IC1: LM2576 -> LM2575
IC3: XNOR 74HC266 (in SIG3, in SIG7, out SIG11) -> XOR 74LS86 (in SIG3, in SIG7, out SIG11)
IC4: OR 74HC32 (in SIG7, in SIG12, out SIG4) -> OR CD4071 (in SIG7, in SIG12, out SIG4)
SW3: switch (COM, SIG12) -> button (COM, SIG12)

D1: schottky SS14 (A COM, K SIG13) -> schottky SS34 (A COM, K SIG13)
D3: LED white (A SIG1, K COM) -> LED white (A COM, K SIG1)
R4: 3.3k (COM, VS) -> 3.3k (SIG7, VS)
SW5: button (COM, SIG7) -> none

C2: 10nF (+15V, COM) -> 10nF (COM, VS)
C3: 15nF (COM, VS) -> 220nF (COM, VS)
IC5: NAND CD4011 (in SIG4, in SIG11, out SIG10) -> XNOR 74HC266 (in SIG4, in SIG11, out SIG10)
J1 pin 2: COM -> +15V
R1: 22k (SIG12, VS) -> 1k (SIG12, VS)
==
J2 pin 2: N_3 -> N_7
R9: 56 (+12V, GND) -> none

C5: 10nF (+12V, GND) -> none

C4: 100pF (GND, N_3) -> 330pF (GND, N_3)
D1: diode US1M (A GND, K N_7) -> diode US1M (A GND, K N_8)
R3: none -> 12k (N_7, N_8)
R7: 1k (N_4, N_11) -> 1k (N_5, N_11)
==
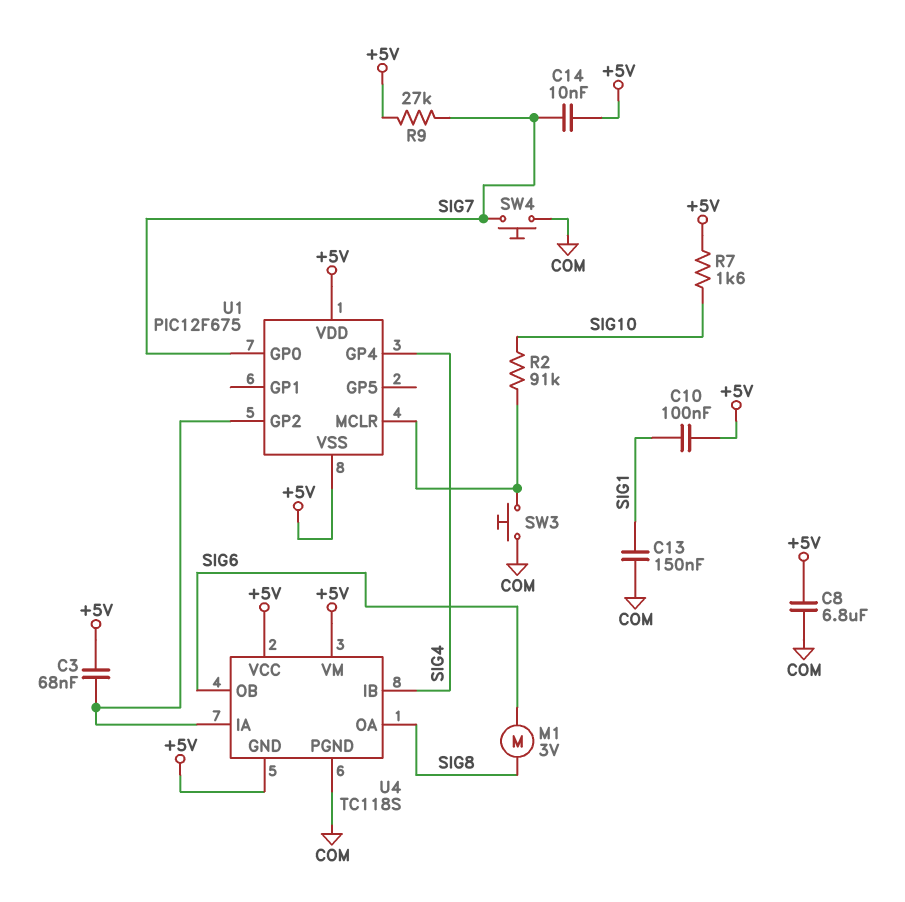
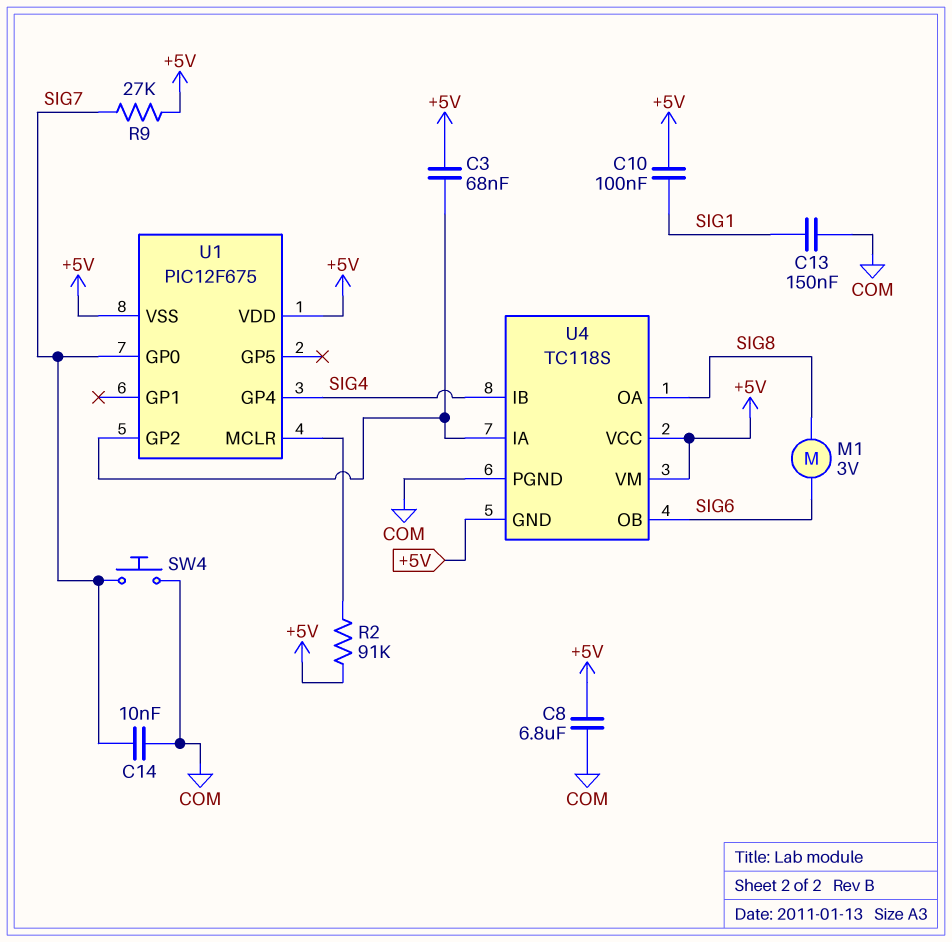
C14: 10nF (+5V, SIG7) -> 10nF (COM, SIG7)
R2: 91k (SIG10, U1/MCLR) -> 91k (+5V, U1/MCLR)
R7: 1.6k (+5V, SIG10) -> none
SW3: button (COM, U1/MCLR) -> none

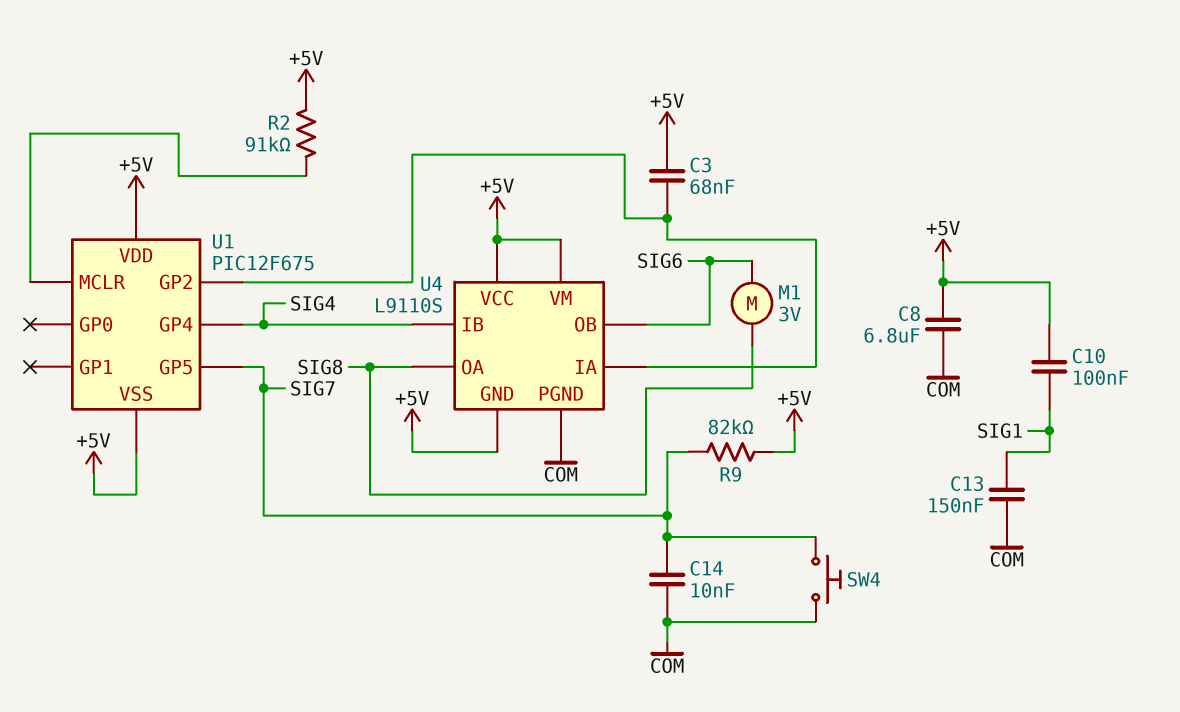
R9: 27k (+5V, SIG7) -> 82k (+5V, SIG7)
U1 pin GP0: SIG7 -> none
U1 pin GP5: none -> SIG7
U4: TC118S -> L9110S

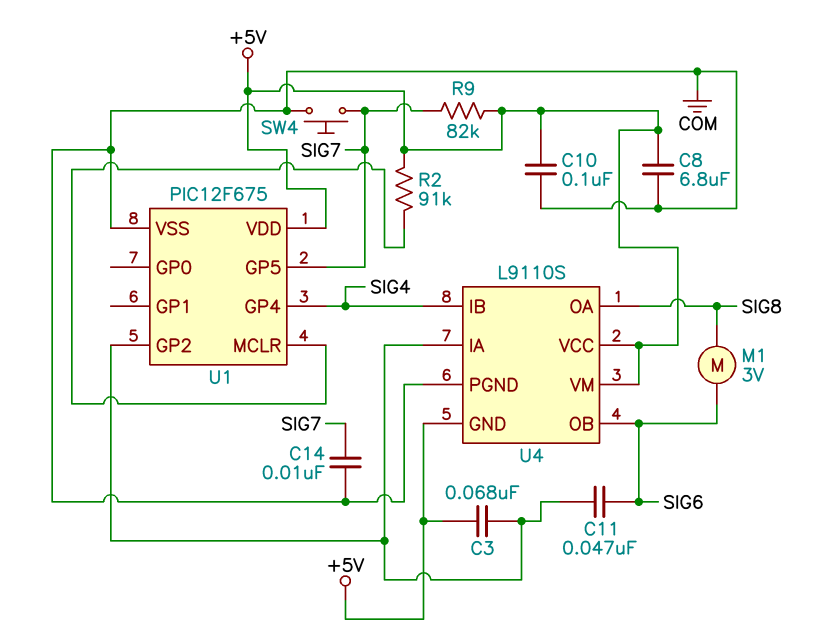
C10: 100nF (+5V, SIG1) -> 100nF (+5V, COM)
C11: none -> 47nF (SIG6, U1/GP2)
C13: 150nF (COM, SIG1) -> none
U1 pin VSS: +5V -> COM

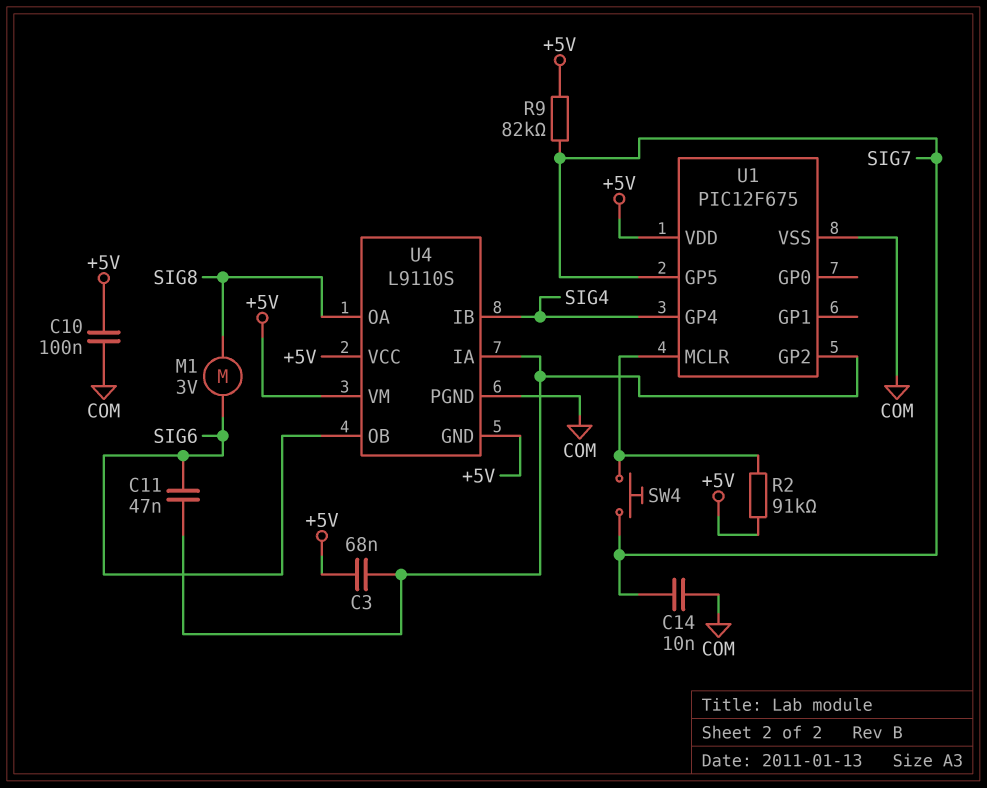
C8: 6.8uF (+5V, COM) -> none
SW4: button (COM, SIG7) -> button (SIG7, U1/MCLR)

Problem statement:
Look above for the line with "IC3: XNOR 74HC266" and the line with "R1: 22k (SIG12, VS) -> 1k (SIG12, VS)"; transcribe both and all lines in between, exactly, and nothing else.

Written response:
IC3: XNOR 74HC266 (in SIG3, in SIG7, out SIG11) -> XOR 74LS86 (in SIG3, in SIG7, out SIG11)
IC4: OR 74HC32 (in SIG7, in SIG12, out SIG4) -> OR CD4071 (in SIG7, in SIG12, out SIG4)
SW3: switch (COM, SIG12) -> button (COM, SIG12)

D1: schottky SS14 (A COM, K SIG13) -> schottky SS34 (A COM, K SIG13)
D3: LED white (A SIG1, K COM) -> LED white (A COM, K SIG1)
R4: 3.3k (COM, VS) -> 3.3k (SIG7, VS)
SW5: button (COM, SIG7) -> none

C2: 10nF (+15V, COM) -> 10nF (COM, VS)
C3: 15nF (COM, VS) -> 220nF (COM, VS)
IC5: NAND CD4011 (in SIG4, in SIG11, out SIG10) -> XNOR 74HC266 (in SIG4, in SIG11, out SIG10)
J1 pin 2: COM -> +15V
R1: 22k (SIG12, VS) -> 1k (SIG12, VS)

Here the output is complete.